* EXERCISE INSTRUCTIONS
Copy out each line containing "orange" from the entries below.

* Object state comparisons
══════
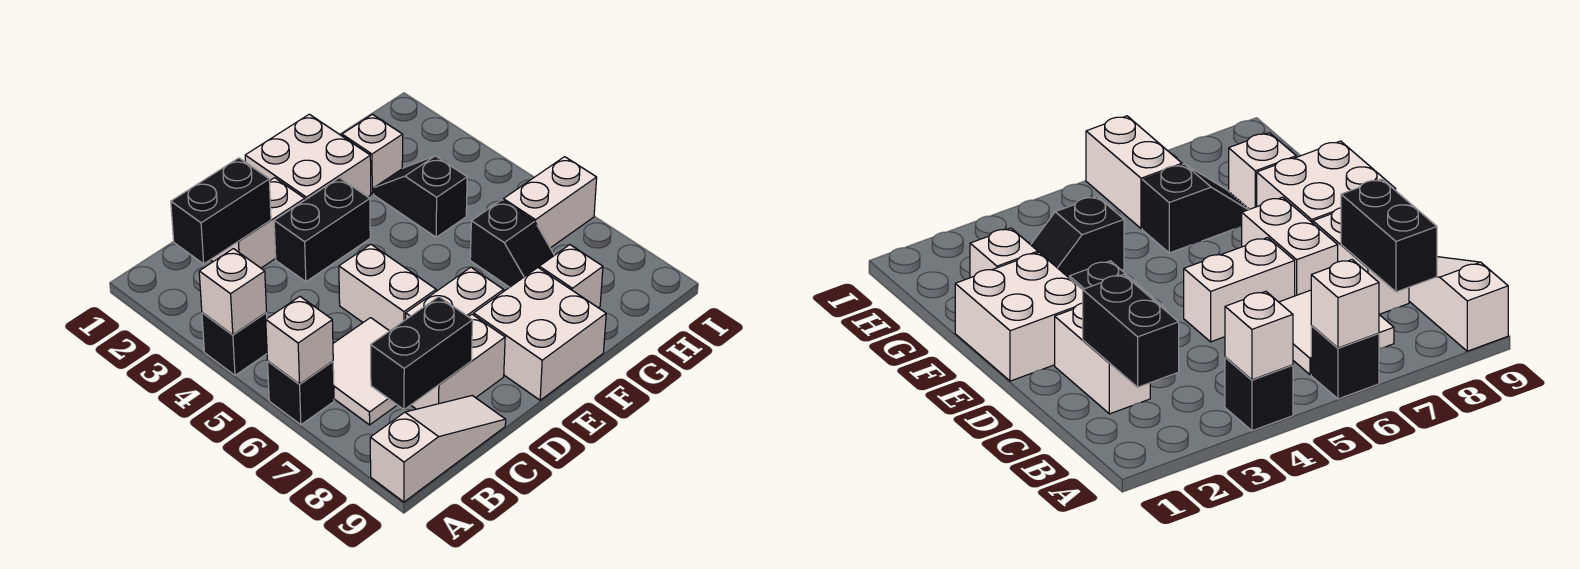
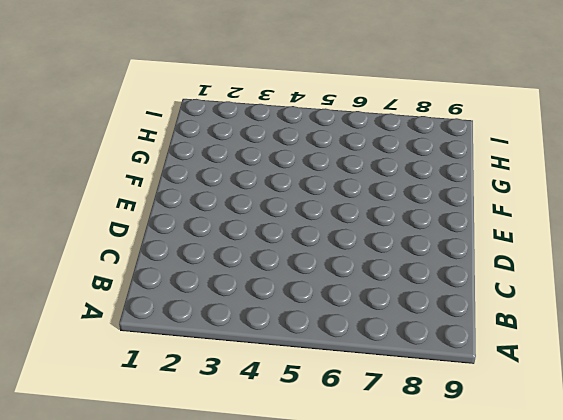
none -> black brick A4 level 1
none -> black brick A6 level 1
none -> white slope A9:C9 level 1 top A

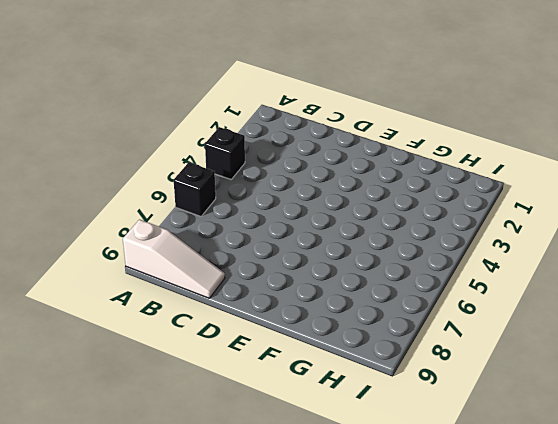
none -> white tile B6:C7 level 1
none -> white brick C2:D2 level 1
none -> white brick C8:D8 level 1

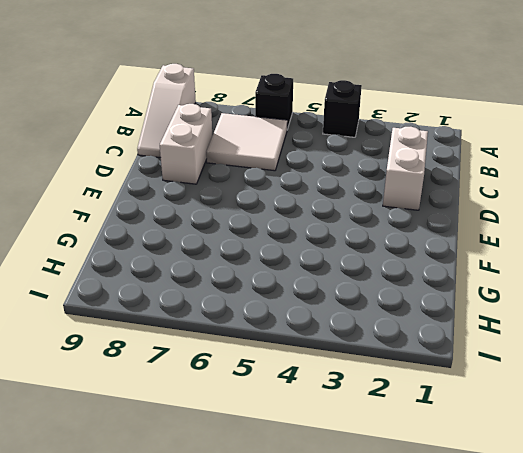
none -> black brick D3:E3 level 1
none -> white brick D5:D6 level 1
none -> white brick D7:E7 level 1

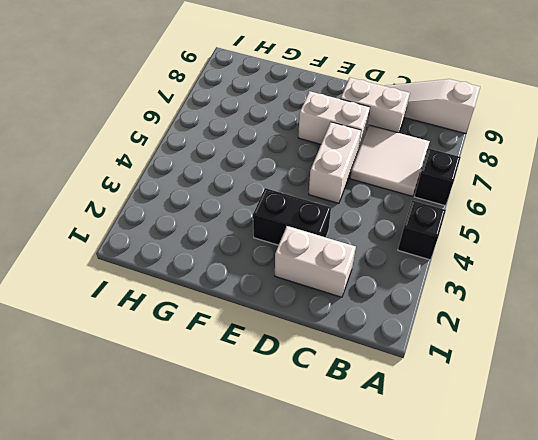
none -> white brick E1:F2 level 1
none -> white brick E8:F9 level 1
none -> white brick G2 level 1

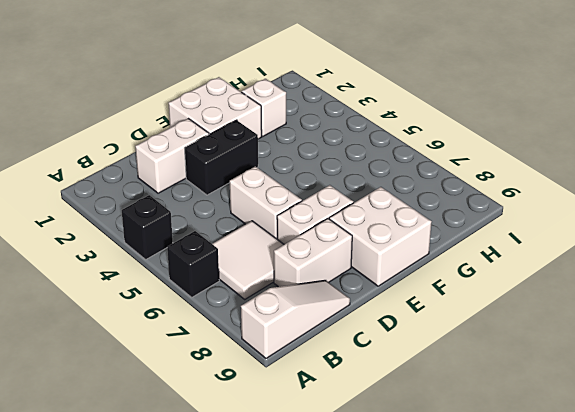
none -> black slope G3:G4 level 1 top 4
none -> black slope G6:G7 level 1 top 6
none -> white brick G8 level 1

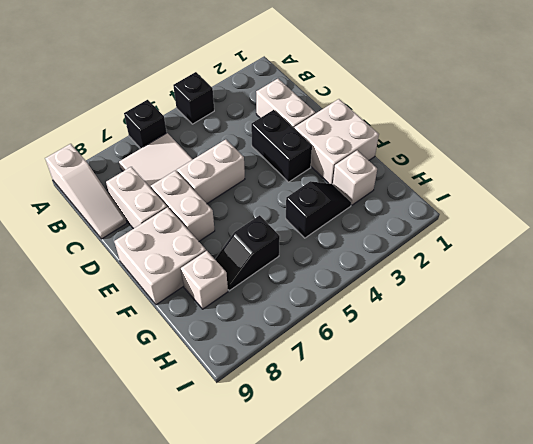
none -> white brick H6:I6 level 1
none -> white brick A4 level 2
none -> white brick A6 level 2

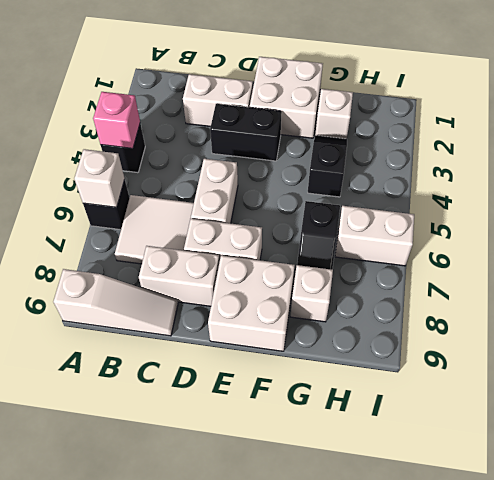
pink brick A4 level 2 -> white brick A4 level 2
none -> black brick B2:C2 level 2
none -> black brick B8:C8 level 2

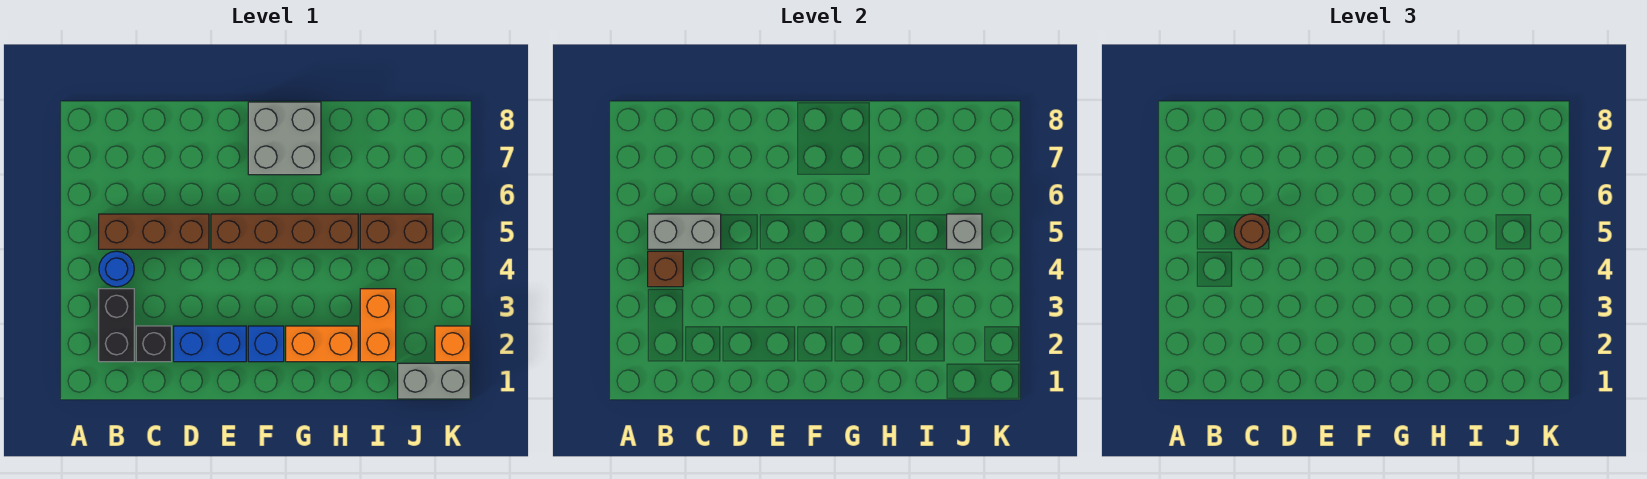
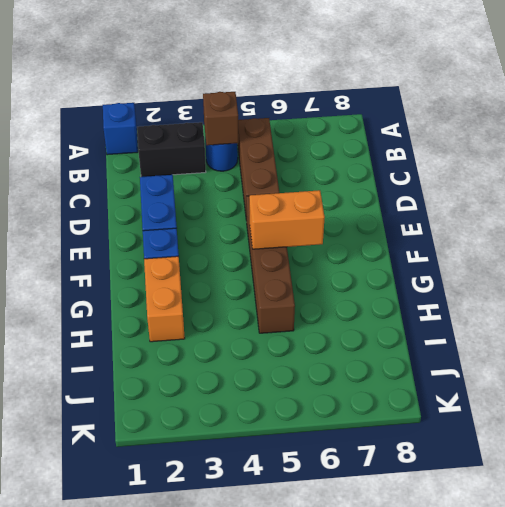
blue brick A1 level 1 -> none
orange brick F5:F6 level 2 -> orange brick I2:I3 level 1
none -> black brick C2 level 1
none -> grey brick F7:G8 level 1
none -> brown brick I5:J5 level 1

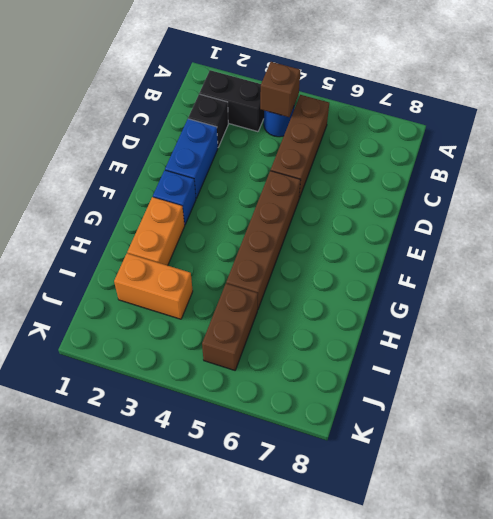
none -> grey brick F7:G8 level 1
none -> grey brick J1:K1 level 1
none -> orange brick K2 level 1

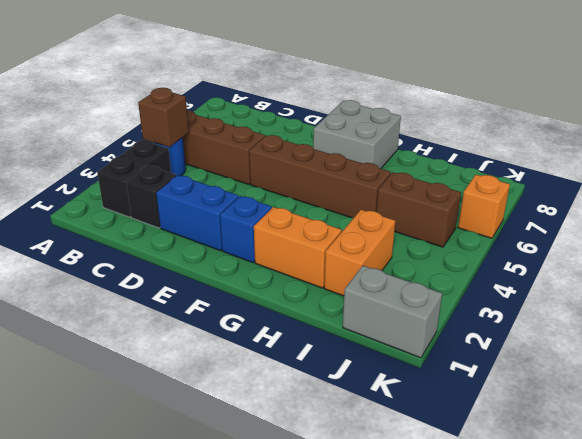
orange brick K6 level 1 -> orange brick K2 level 1
none -> grey brick B5:C5 level 2
none -> grey brick J5 level 2
none -> brown round brick C5 level 3

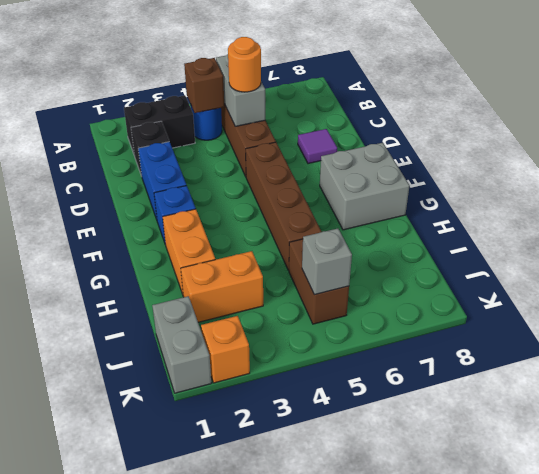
orange round brick C5 level 3 -> brown round brick C5 level 3
purple tile D7 level 1 -> none

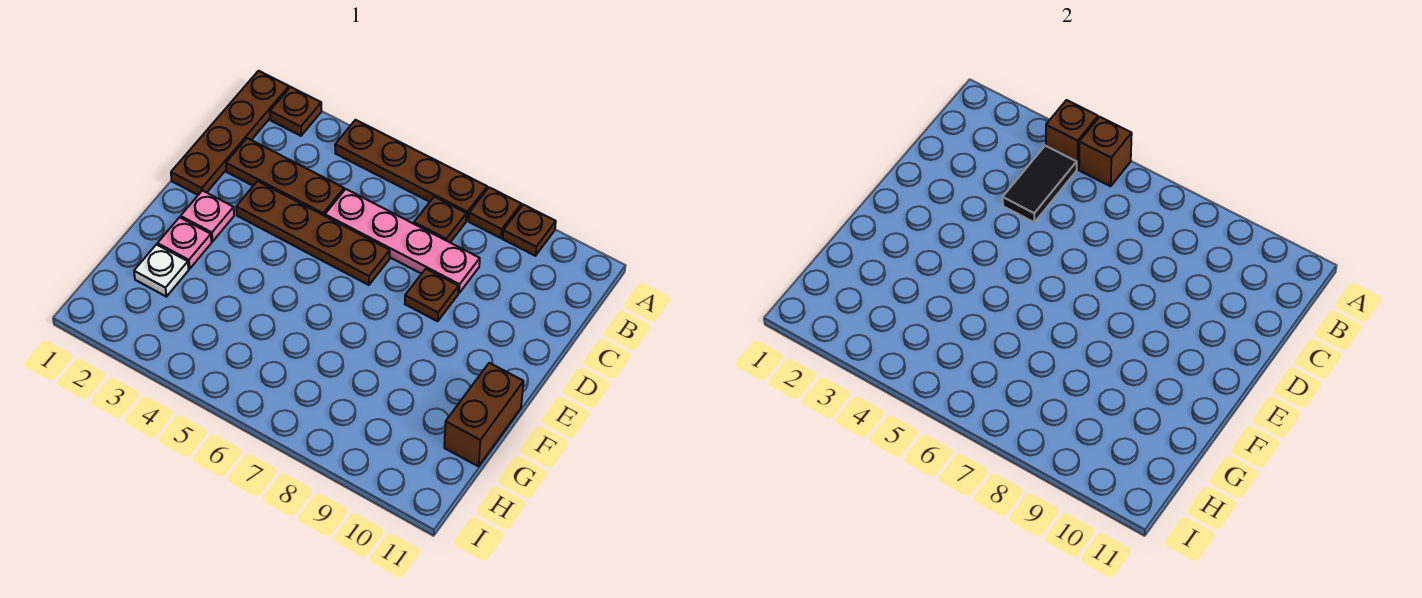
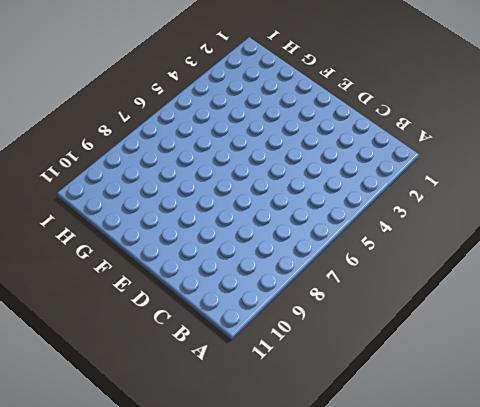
none -> brown plate A1:D1 level 1
none -> brown plate A2 level 1
none -> brown plate A4:A7 level 1

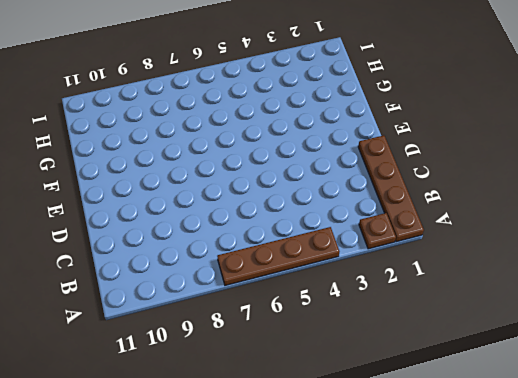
none -> brown plate A8 level 1
none -> brown plate A9 level 1
none -> brown plate B7 level 1

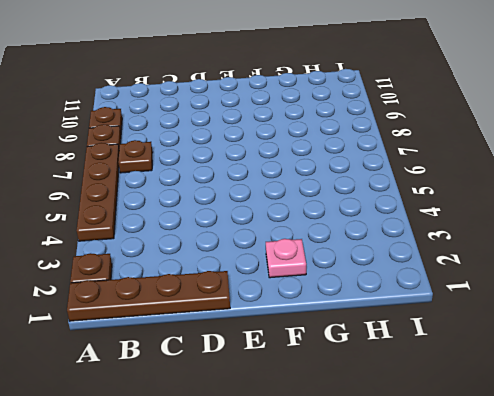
none -> brown plate C2:C4 level 1
none -> pink plate C5:C8 level 1
none -> brown plate D3:D6 level 1

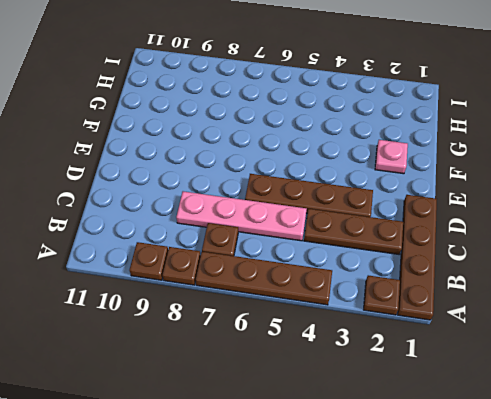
none -> brown plate D8 level 1
none -> pink plate E2 level 1
none -> brown brick F11:G11 level 1

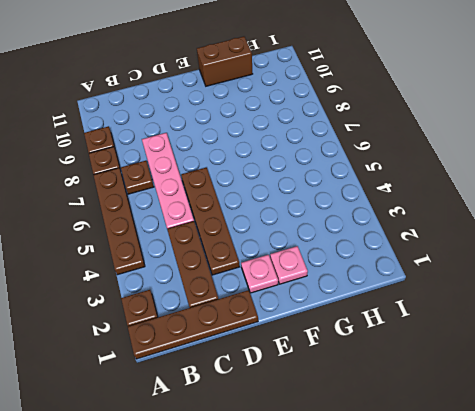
none -> brown plate D8 level 1
none -> white plate G2 level 1
none -> brown brick A4 level 2

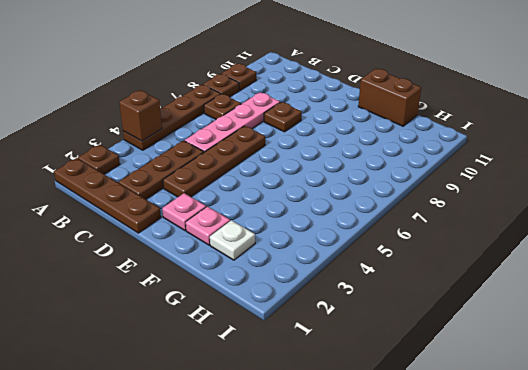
none -> brown brick A5 level 2
none -> black tile B4:C4 level 2

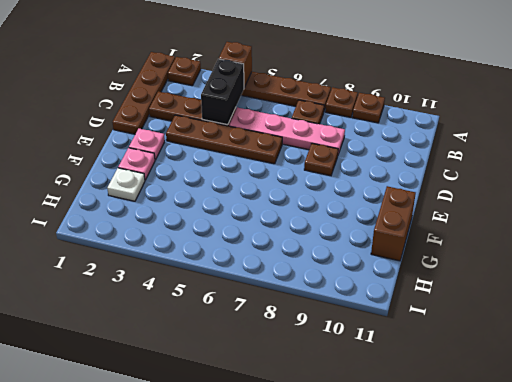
black brick B4:C4 level 2 -> black tile B4:C4 level 2
none -> brown brick A5 level 2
══════
* EXERCISE ANSWER
orange brick F5:F6 level 2 -> orange brick I2:I3 level 1
none -> orange brick K2 level 1
orange brick K6 level 1 -> orange brick K2 level 1
orange round brick C5 level 3 -> brown round brick C5 level 3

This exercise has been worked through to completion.